Problem details: Transcribe the stretch of entries below from the line with "(365, 330) = (498, 295): none -> white book" through the line with "(443, 201) = (711, 105): purple", exactly and with both ends included; leave out all other lines.

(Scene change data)
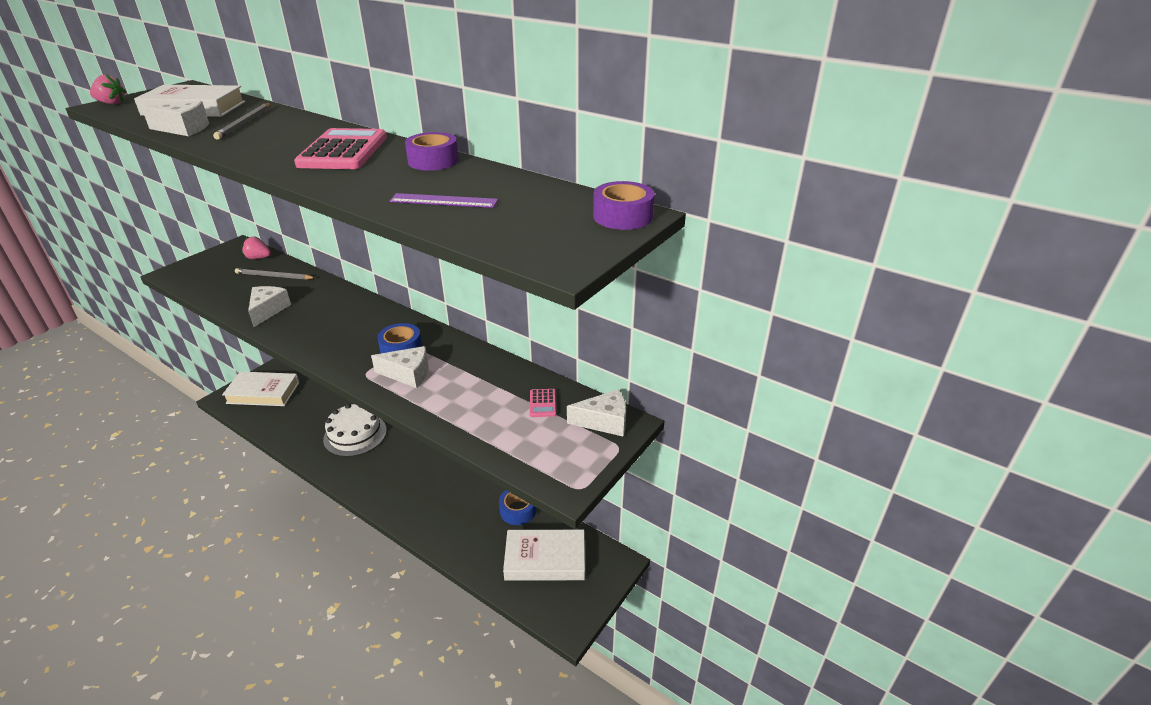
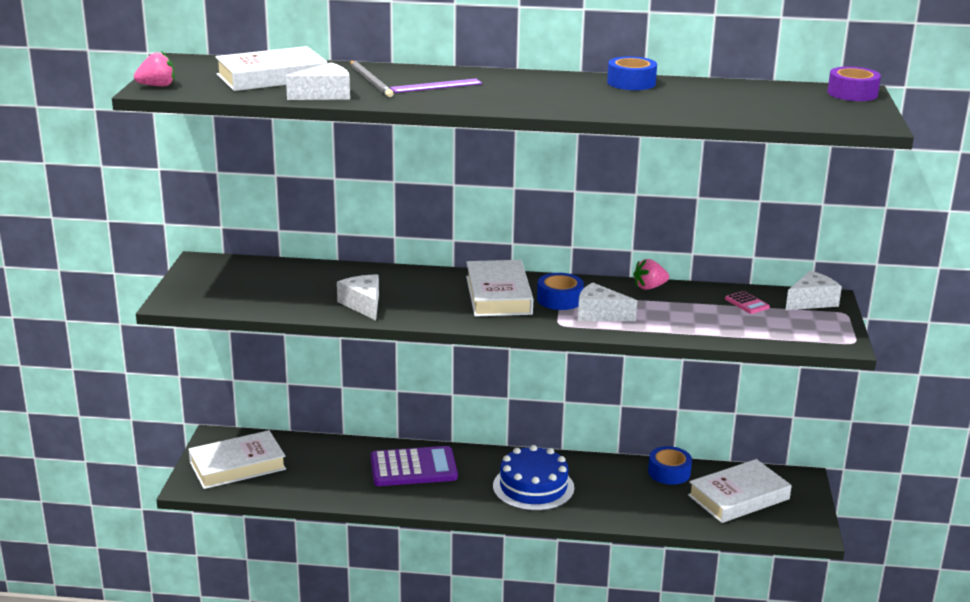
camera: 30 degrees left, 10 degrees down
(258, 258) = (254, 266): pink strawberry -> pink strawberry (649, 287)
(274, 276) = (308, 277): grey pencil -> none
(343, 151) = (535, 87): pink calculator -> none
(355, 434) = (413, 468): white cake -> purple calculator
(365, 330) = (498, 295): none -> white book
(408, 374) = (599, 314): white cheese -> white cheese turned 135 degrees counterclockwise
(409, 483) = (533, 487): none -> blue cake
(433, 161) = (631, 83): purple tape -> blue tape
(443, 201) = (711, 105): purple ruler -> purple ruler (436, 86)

==

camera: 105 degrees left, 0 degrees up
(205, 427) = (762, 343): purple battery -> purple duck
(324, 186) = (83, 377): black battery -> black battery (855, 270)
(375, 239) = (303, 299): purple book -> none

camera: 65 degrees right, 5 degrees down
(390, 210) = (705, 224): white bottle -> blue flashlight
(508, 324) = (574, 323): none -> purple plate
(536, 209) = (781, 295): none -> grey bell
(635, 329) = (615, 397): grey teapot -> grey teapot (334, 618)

Answer space:
(365, 330) = (498, 295): none -> white book
(408, 374) = (599, 314): white cheese -> white cheese turned 135 degrees counterclockwise
(409, 483) = (533, 487): none -> blue cake
(433, 161) = (631, 83): purple tape -> blue tape
(443, 201) = (711, 105): purple ruler -> purple ruler (436, 86)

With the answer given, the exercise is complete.